## Problem description
Look through the records below and copy each line that includes the word "turquoise".

Image change detection data
--
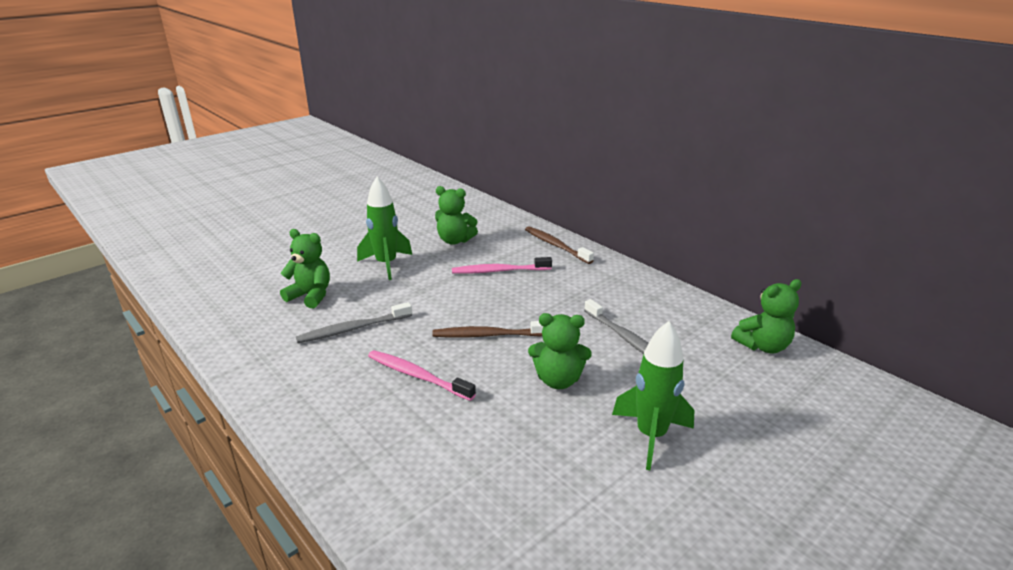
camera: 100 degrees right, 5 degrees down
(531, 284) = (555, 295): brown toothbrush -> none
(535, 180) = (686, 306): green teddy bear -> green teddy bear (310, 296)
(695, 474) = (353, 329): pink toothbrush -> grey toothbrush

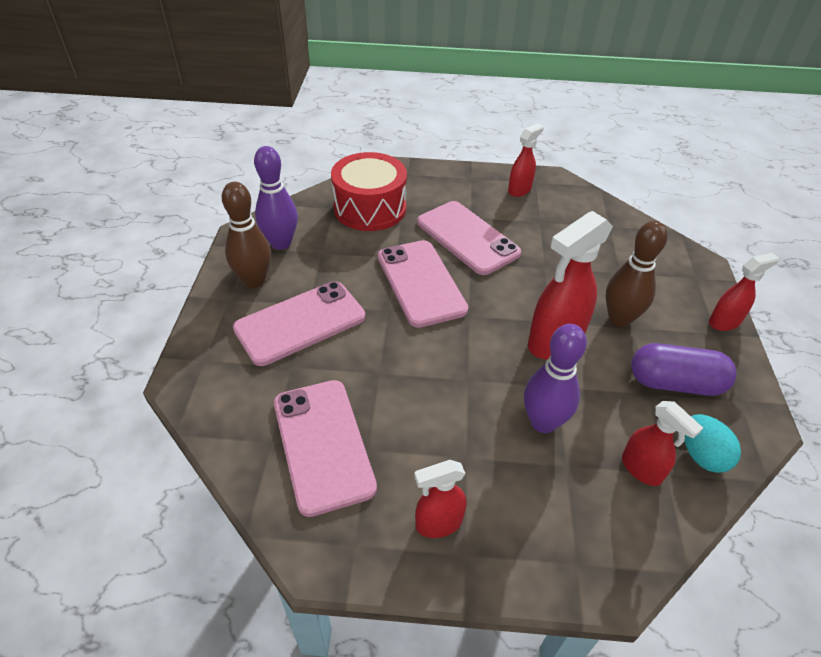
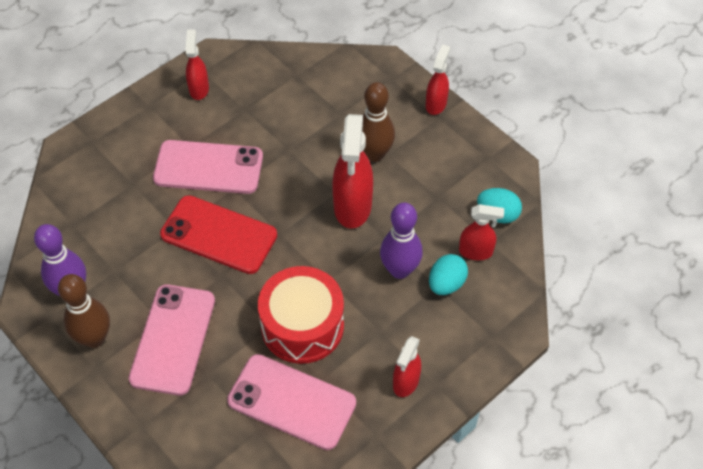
camera: 45 degrees left, 10 degrees up
(370, 208) = (102, 200): red drum -> red drum (302, 326)
(420, 283) = (219, 235): pink phone -> red phone
(578, 472) = (446, 284): none -> turquoise egg
(675, 383) = (446, 177): purple capsule -> none

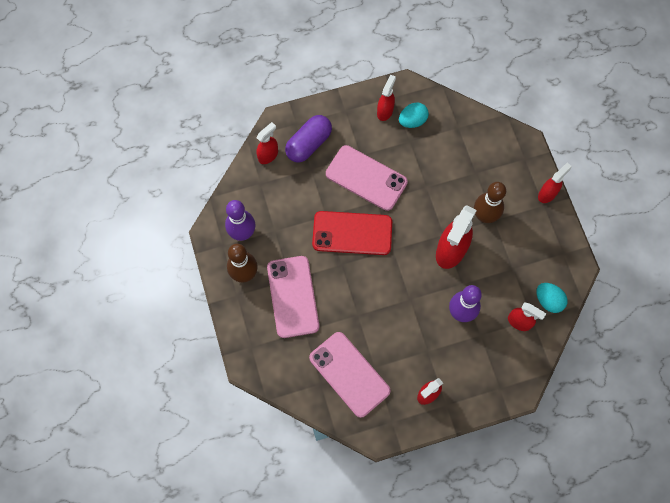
camera: 25 degrees right, 15 degrees up
(69, 189) = (268, 155): none -> red spray bottle
(117, 157) = (309, 144): none -> purple capsule
(173, 339) = (293, 296): pink phone -> pink phone turned 45 degrees counterclockwise
(219, 235) = (352, 233): red phone -> red phone turned 45 degrees counterclockwise
(302, 326) = (379, 324): red drum -> none
(446, 284) = (487, 337): turquoise egg -> turquoise egg (412, 121)

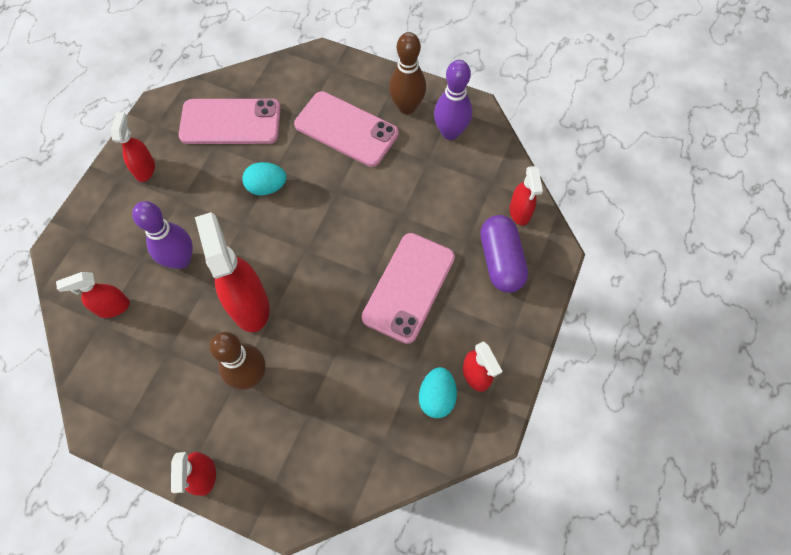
camera: 130 degrees right, 5 degrees down
(352, 233) = (359, 225): red phone -> none
(366, 178) = (409, 287): pink phone -> pink phone turned 45 degrees counterclockwise
(548, 300) = (99, 357): turquoise egg -> turquoise egg (267, 187)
--
## Written solution
(578, 472) = (446, 284): none -> turquoise egg
(446, 284) = (487, 337): turquoise egg -> turquoise egg (412, 121)
(548, 300) = (99, 357): turquoise egg -> turquoise egg (267, 187)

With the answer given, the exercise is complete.